— start of STORED DATA —

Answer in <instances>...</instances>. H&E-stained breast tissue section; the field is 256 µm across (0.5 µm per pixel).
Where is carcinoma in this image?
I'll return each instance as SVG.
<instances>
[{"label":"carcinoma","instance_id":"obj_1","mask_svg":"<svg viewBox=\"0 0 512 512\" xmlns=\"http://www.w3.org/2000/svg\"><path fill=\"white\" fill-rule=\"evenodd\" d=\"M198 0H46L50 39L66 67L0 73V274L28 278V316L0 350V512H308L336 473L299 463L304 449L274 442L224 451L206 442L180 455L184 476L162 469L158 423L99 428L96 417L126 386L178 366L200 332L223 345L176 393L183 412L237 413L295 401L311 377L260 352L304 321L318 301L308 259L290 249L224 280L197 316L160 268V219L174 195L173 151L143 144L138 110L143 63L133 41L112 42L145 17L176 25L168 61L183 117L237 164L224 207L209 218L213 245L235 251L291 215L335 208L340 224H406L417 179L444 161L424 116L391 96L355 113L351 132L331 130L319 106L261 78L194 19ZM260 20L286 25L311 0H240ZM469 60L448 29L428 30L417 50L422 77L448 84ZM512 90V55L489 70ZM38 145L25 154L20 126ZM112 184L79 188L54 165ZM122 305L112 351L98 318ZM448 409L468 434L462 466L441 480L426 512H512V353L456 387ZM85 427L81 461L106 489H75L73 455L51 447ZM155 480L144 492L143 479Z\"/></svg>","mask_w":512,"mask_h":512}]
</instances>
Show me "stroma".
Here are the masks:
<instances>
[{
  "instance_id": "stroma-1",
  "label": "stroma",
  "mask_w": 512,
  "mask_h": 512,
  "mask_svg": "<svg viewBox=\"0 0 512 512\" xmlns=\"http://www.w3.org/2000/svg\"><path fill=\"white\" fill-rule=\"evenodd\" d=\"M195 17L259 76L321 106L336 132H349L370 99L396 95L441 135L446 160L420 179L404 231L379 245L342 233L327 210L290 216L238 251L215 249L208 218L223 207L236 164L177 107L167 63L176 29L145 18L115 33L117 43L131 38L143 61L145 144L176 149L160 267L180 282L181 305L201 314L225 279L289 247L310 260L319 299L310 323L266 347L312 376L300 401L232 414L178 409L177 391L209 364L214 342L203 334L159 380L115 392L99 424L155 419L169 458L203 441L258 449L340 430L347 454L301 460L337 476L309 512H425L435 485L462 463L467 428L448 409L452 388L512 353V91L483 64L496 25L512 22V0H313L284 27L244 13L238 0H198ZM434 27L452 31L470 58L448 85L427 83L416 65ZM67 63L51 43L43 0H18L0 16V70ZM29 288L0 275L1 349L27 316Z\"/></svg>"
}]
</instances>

— end of STORED DATA —

THE EXERCISE: The records above should be duplicated in full, exactly as given.

RESULT BELOW:
Answer in <instances>...</instances>. H&E-stained breast tissue section; the field is 256 µm across (0.5 µm per pixel).
Where is carcinoma in this image?
I'll return each instance as SVG.
<instances>
[{"label":"carcinoma","instance_id":"obj_1","mask_svg":"<svg viewBox=\"0 0 512 512\" xmlns=\"http://www.w3.org/2000/svg\"><path fill=\"white\" fill-rule=\"evenodd\" d=\"M198 0H46L50 39L66 67L0 73V274L28 278V316L0 350V512H308L336 473L299 463L304 449L274 442L224 451L206 442L180 455L184 476L162 469L158 423L99 428L96 417L126 386L178 366L200 332L223 345L176 393L183 412L237 413L295 401L311 377L260 352L304 321L318 301L308 259L290 249L224 280L197 316L160 268V219L174 195L173 151L143 144L138 110L143 63L133 41L112 42L145 17L176 25L168 61L183 117L237 164L224 207L209 218L213 245L235 251L291 215L335 208L340 224H406L417 179L444 161L424 116L391 96L355 113L351 132L331 130L319 106L261 78L194 19ZM260 20L286 25L311 0H240ZM469 60L448 29L428 30L417 50L422 77L448 84ZM512 90V55L489 70ZM38 145L25 154L20 126ZM112 184L79 188L54 165ZM122 305L112 351L98 318ZM448 409L468 434L462 466L441 480L426 512H512V353L456 387ZM85 427L81 461L106 489H75L73 455L51 447ZM155 480L144 492L143 479Z\"/></svg>","mask_w":512,"mask_h":512}]
</instances>
Show me "stroma".
Here are the masks:
<instances>
[{
  "instance_id": "stroma-1",
  "label": "stroma",
  "mask_w": 512,
  "mask_h": 512,
  "mask_svg": "<svg viewBox=\"0 0 512 512\" xmlns=\"http://www.w3.org/2000/svg\"><path fill=\"white\" fill-rule=\"evenodd\" d=\"M195 17L259 76L321 106L336 132H349L370 99L396 95L441 135L446 160L420 179L404 231L379 245L342 233L327 210L290 216L238 251L215 249L208 218L223 207L236 164L177 107L167 63L176 29L145 18L115 33L117 43L131 38L143 61L145 144L176 149L160 267L180 282L181 305L201 314L225 279L289 247L310 260L319 299L310 323L266 347L312 376L300 401L232 414L178 409L177 391L209 364L214 342L203 334L159 380L115 392L99 424L155 419L169 458L203 441L258 449L340 430L347 454L301 460L337 476L309 512H425L435 485L462 463L467 428L448 409L452 388L512 353V91L483 64L496 25L512 22V0H313L284 27L244 13L238 0H198ZM434 27L452 31L470 58L448 85L427 83L416 65ZM67 63L51 43L43 0H18L0 16V70ZM29 288L0 275L1 349L27 316Z\"/></svg>"
}]
</instances>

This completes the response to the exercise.